START RAW DATA

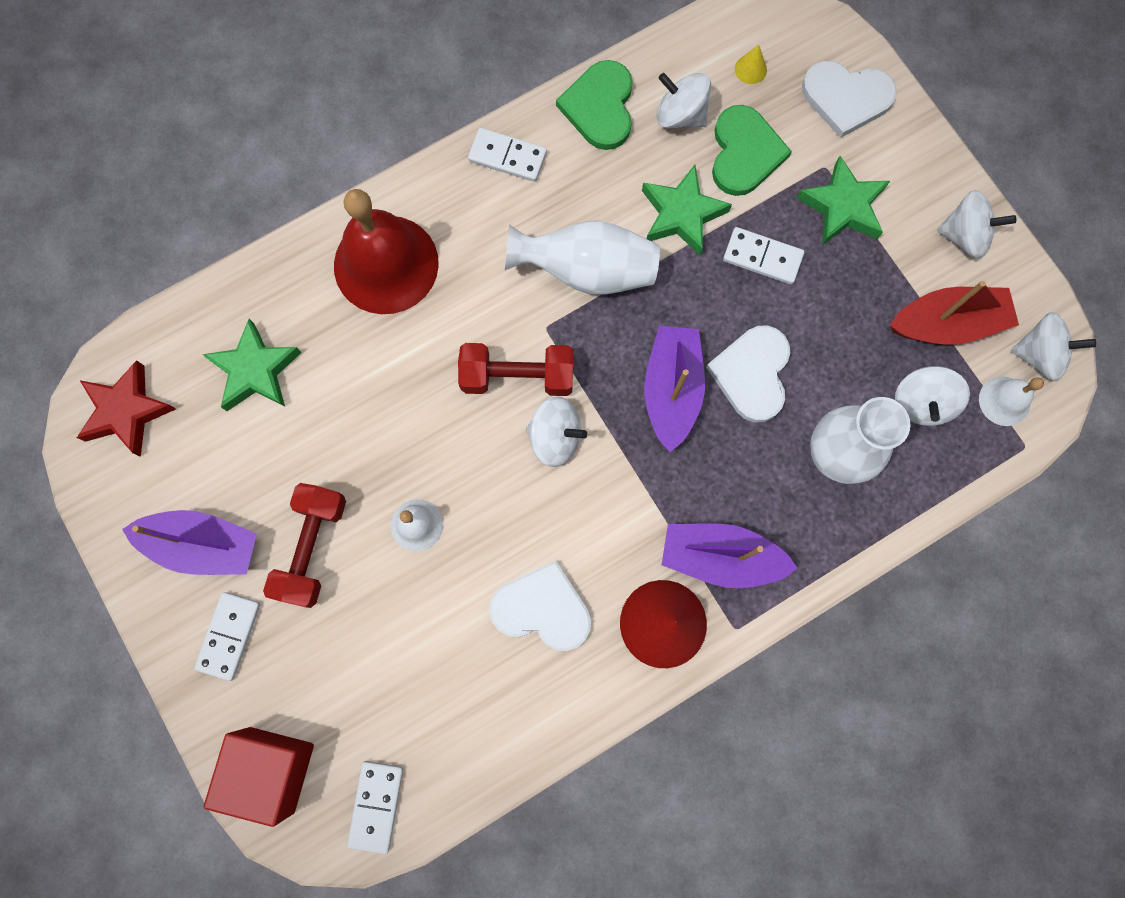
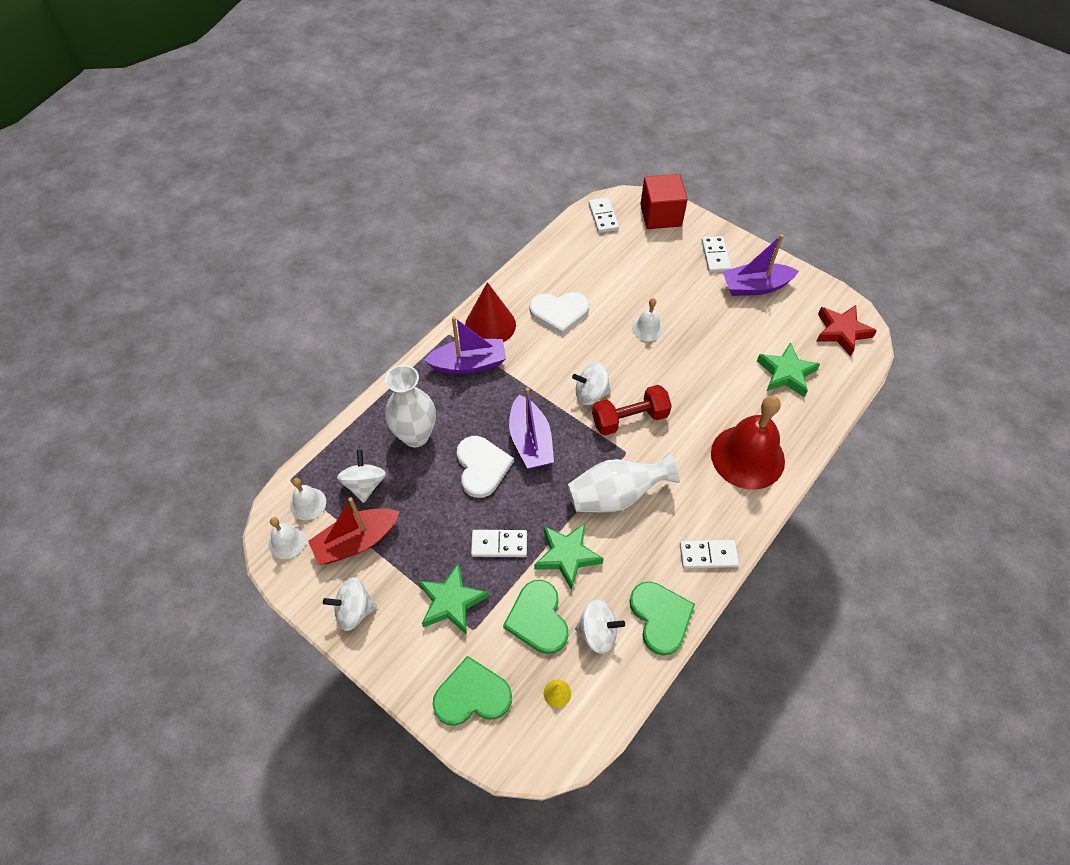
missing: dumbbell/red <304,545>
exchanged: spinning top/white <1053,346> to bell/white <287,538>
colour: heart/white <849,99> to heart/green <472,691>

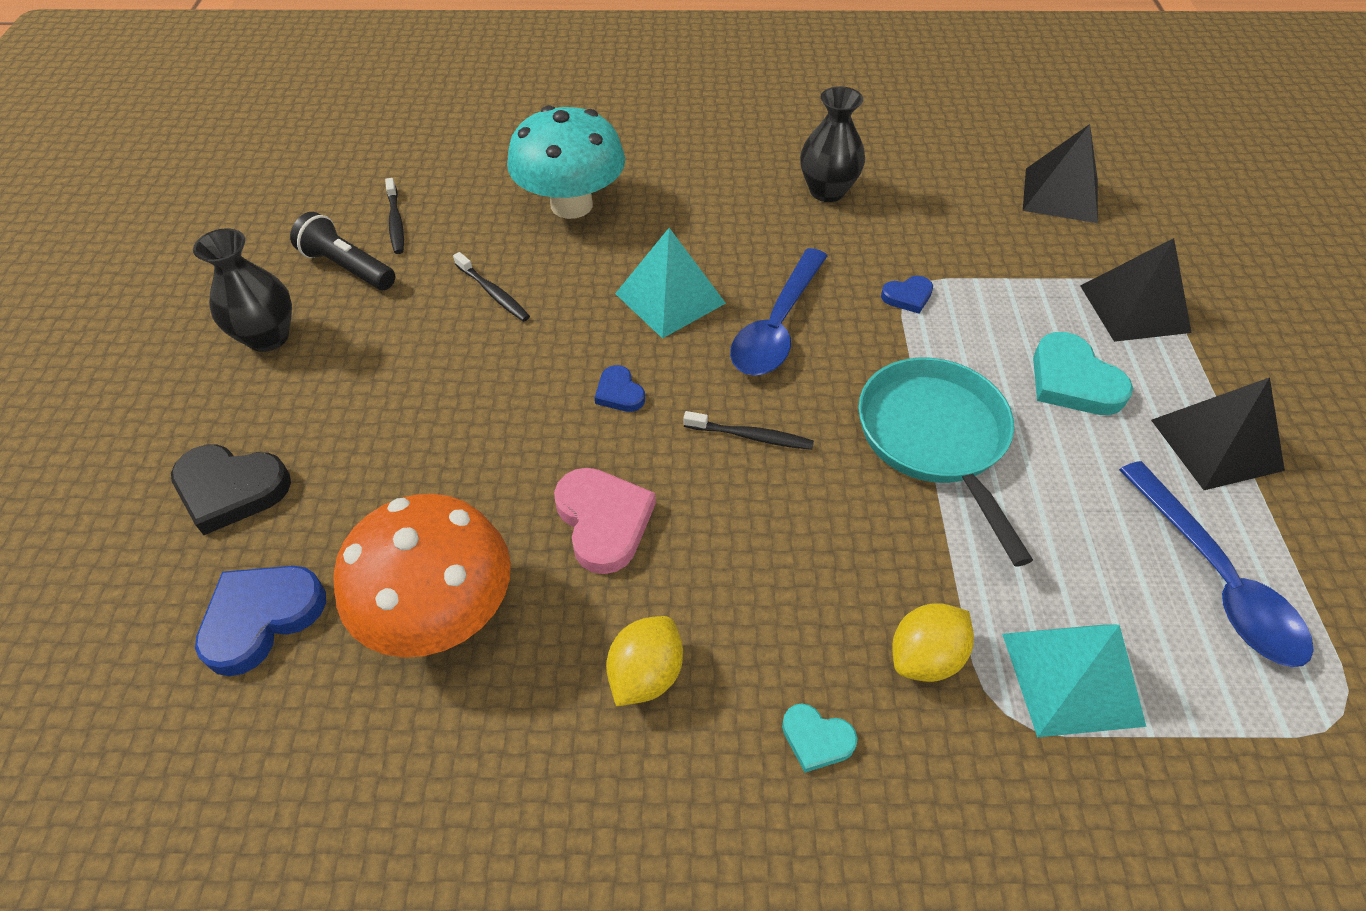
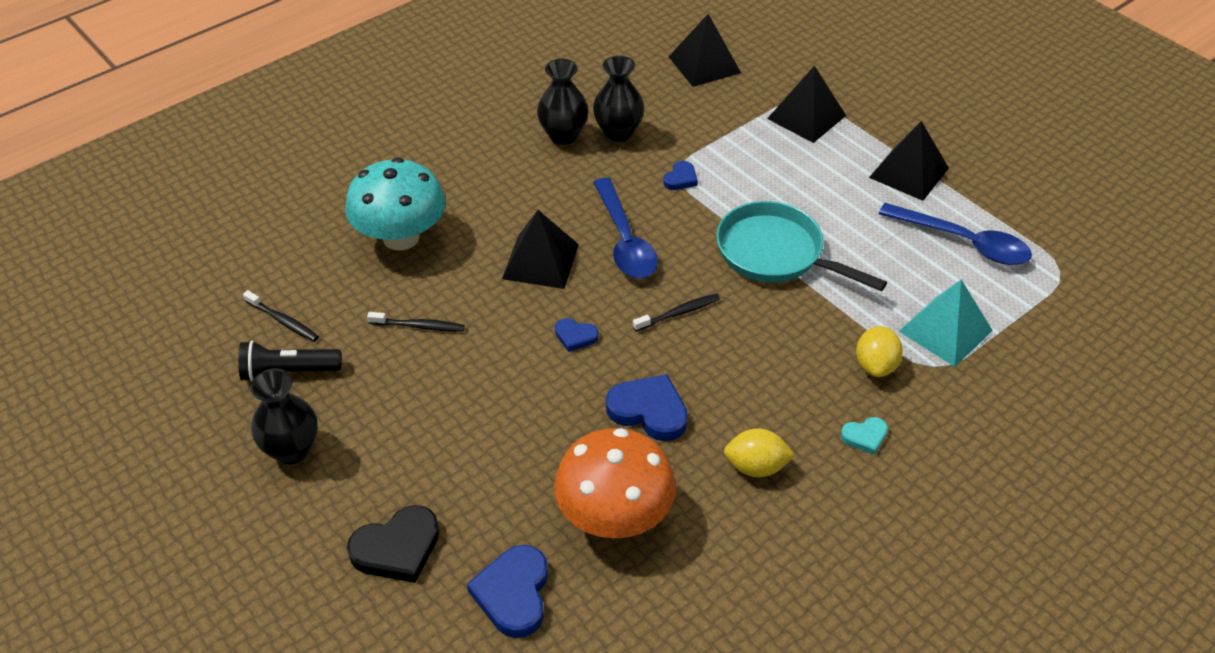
missing: heart/turquoise <1083,373>
appeared: vase/black <618,99>
colour: heart/pink <605,521> to heart/blue <647,407>; pyramid/turquoise <670,283> to pyramid/black <540,249>
spun: lemon/yellow <644,661> = <759,452> 75 degrees counterclockwise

END RAW DATA

* _AIM OF THE TASK_: Please transcribe, word for word, every line from the one containing "exchanged: spinning top/white" through the last line of the records, both included, and leave the pictures out.

* _ANSWER SECTION_:
exchanged: spinning top/white <1053,346> to bell/white <287,538>
colour: heart/white <849,99> to heart/green <472,691>

missing: heart/turquoise <1083,373>
appeared: vase/black <618,99>
colour: heart/pink <605,521> to heart/blue <647,407>; pyramid/turquoise <670,283> to pyramid/black <540,249>
spun: lemon/yellow <644,661> = <759,452> 75 degrees counterclockwise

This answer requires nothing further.